_Your instructions_: Whenever a line of the entries below holds the string "RoyalPurpleTeaMug", copy that line and return it.

Before-and-after object lists:
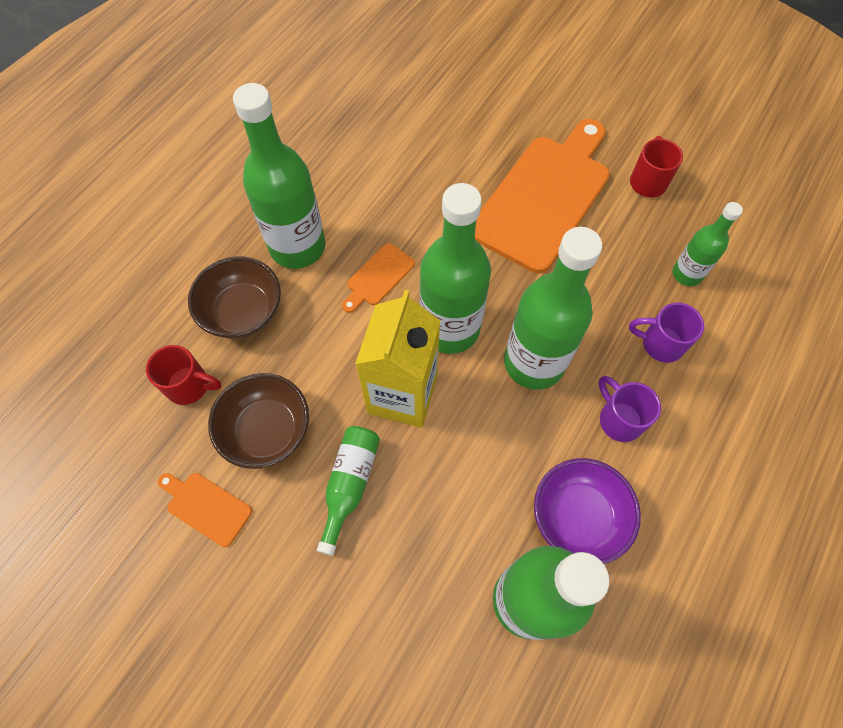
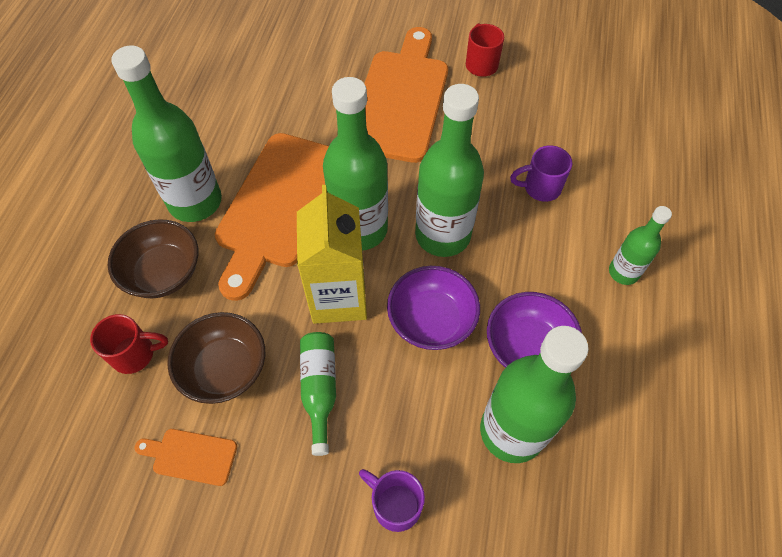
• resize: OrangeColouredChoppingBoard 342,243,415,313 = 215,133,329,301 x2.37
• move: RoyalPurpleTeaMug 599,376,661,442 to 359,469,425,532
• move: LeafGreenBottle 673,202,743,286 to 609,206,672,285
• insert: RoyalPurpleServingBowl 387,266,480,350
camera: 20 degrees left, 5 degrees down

==

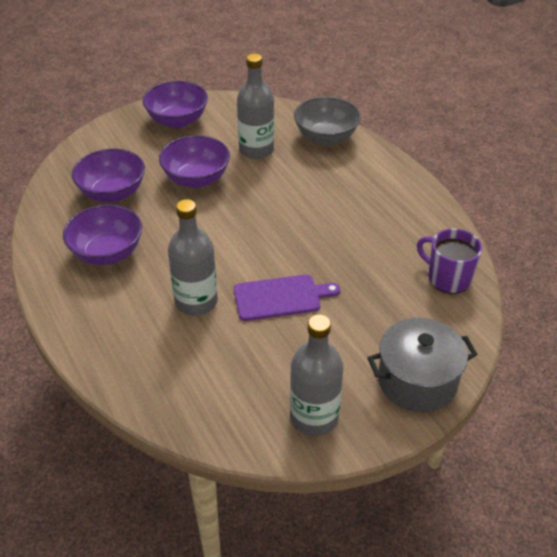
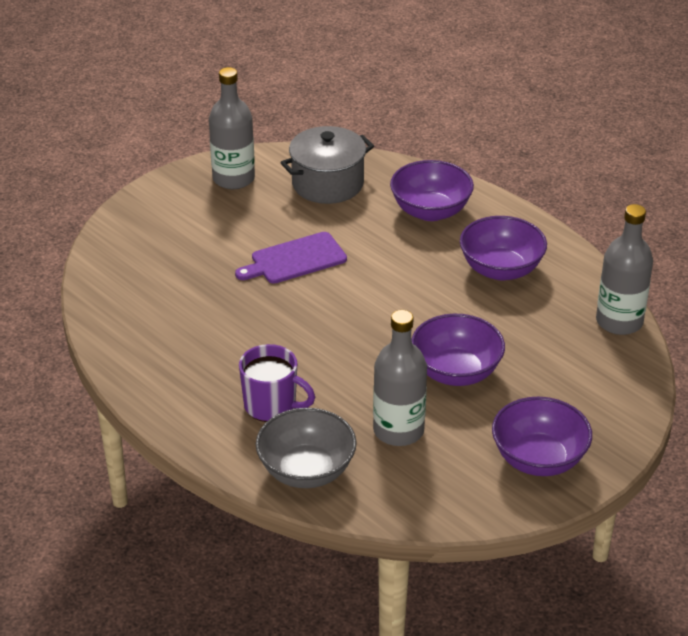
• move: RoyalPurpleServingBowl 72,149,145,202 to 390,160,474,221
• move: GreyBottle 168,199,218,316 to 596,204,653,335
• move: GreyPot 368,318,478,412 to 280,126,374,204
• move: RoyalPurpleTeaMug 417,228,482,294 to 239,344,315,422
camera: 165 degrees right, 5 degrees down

_Exercise solution_:
• move: RoyalPurpleTeaMug 599,376,661,442 to 359,469,425,532
• move: RoyalPurpleTeaMug 417,228,482,294 to 239,344,315,422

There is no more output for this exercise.